What you will do: Although the entries contain pictures, copy only their text, exactly as written.

Records shown:
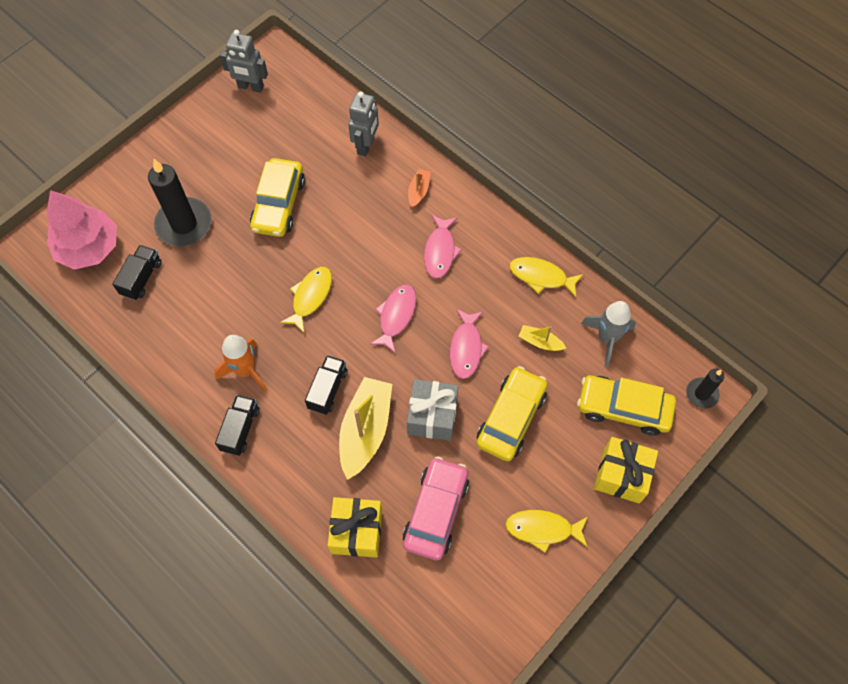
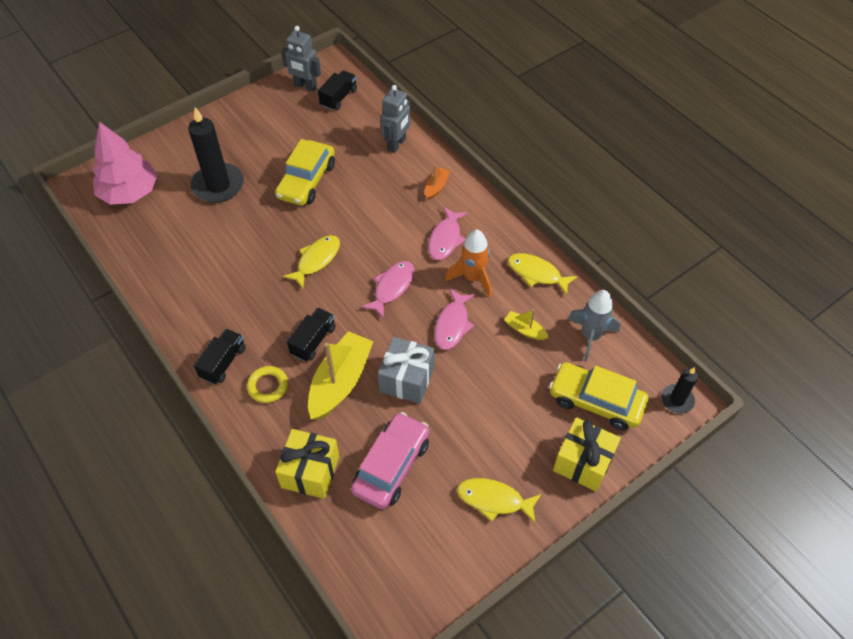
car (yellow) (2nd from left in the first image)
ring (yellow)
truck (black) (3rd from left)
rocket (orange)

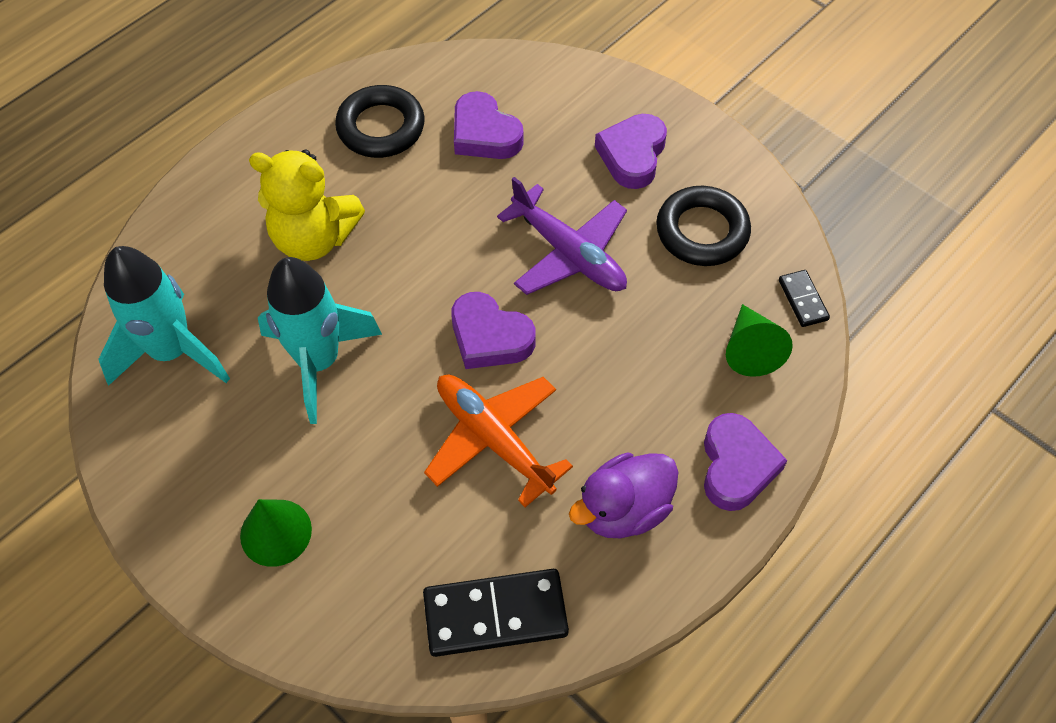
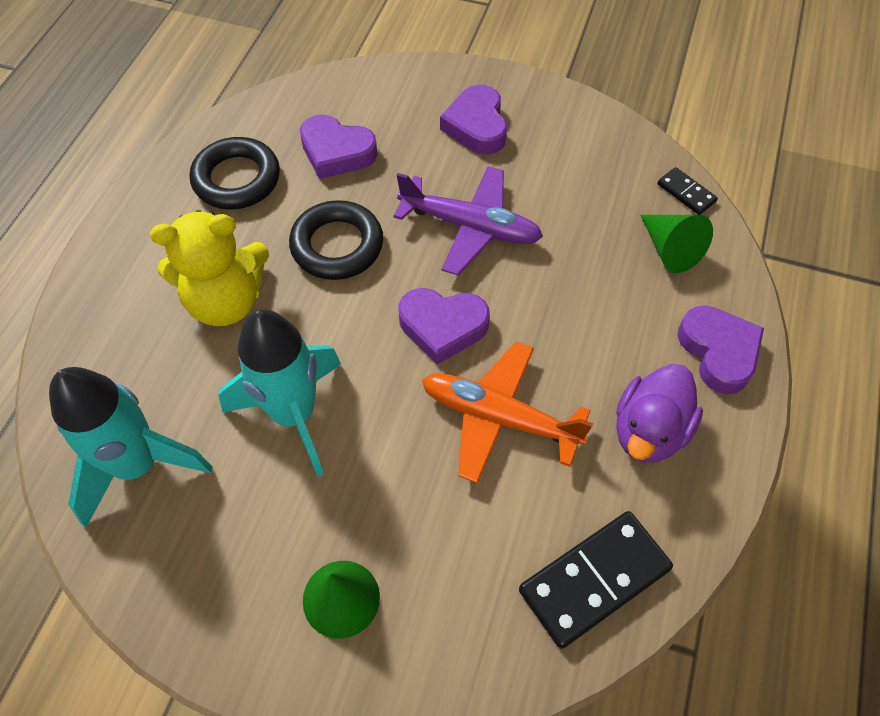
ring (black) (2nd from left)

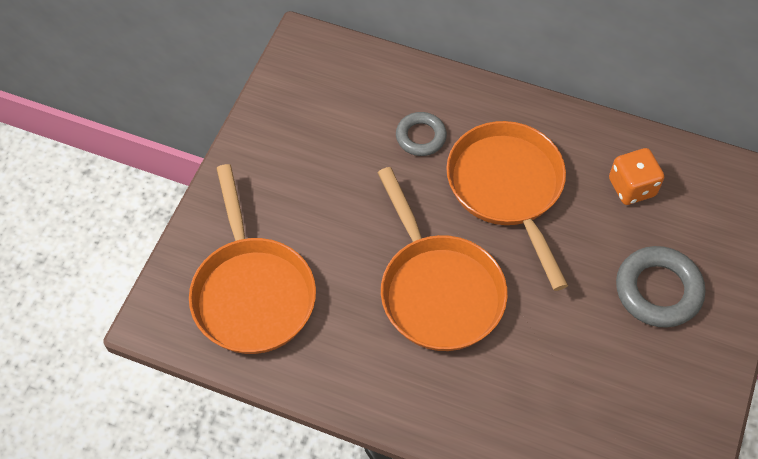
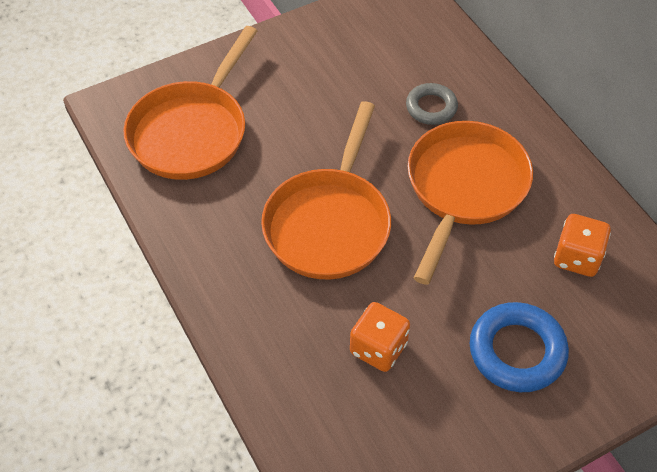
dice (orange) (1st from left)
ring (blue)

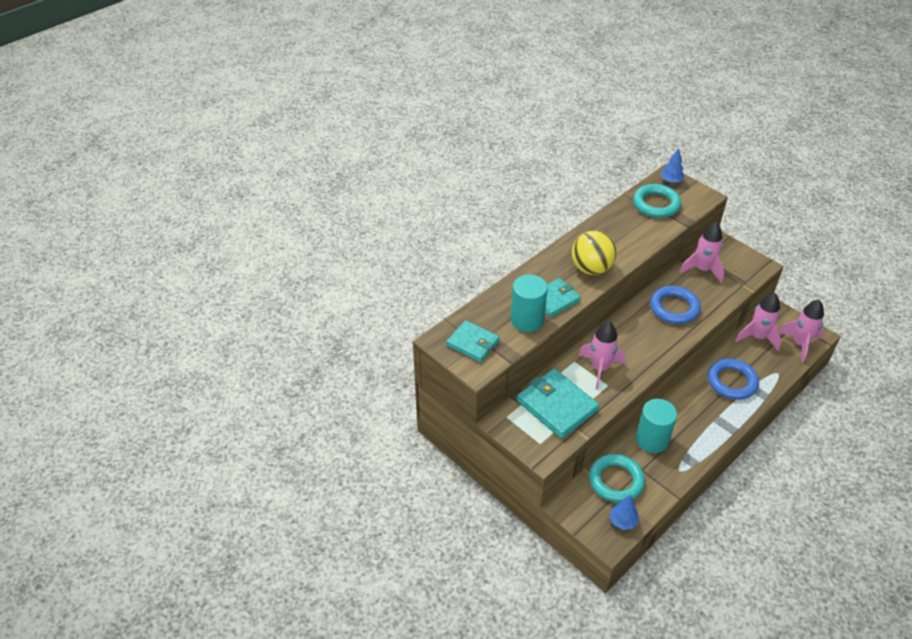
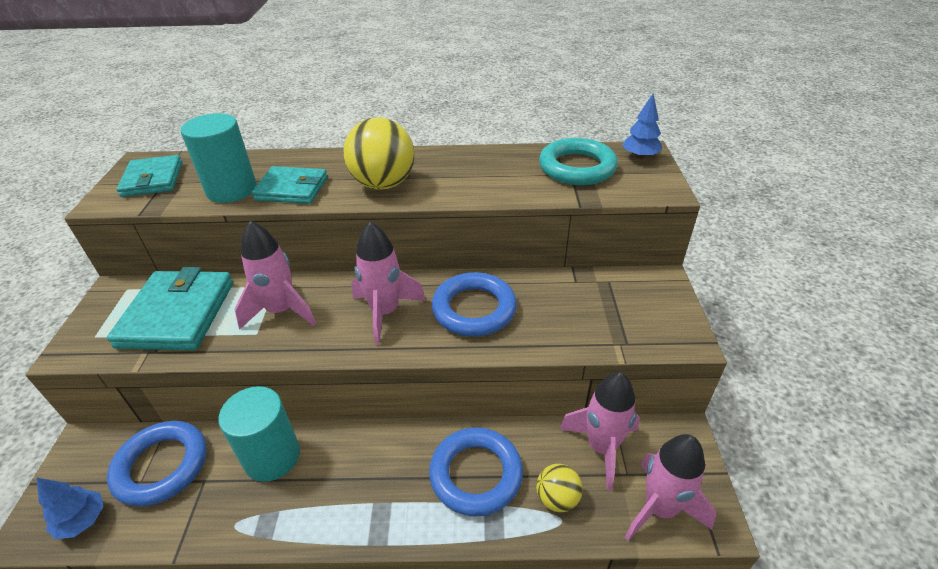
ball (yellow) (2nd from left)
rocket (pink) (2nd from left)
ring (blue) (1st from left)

Output for this exercise:
car (yellow) (2nd from left in the first image)
ring (yellow)
truck (black) (3rd from left)
rocket (orange)

ring (black) (2nd from left)

dice (orange) (1st from left)
ring (blue)

ball (yellow) (2nd from left)
rocket (pink) (2nd from left)
ring (blue) (1st from left)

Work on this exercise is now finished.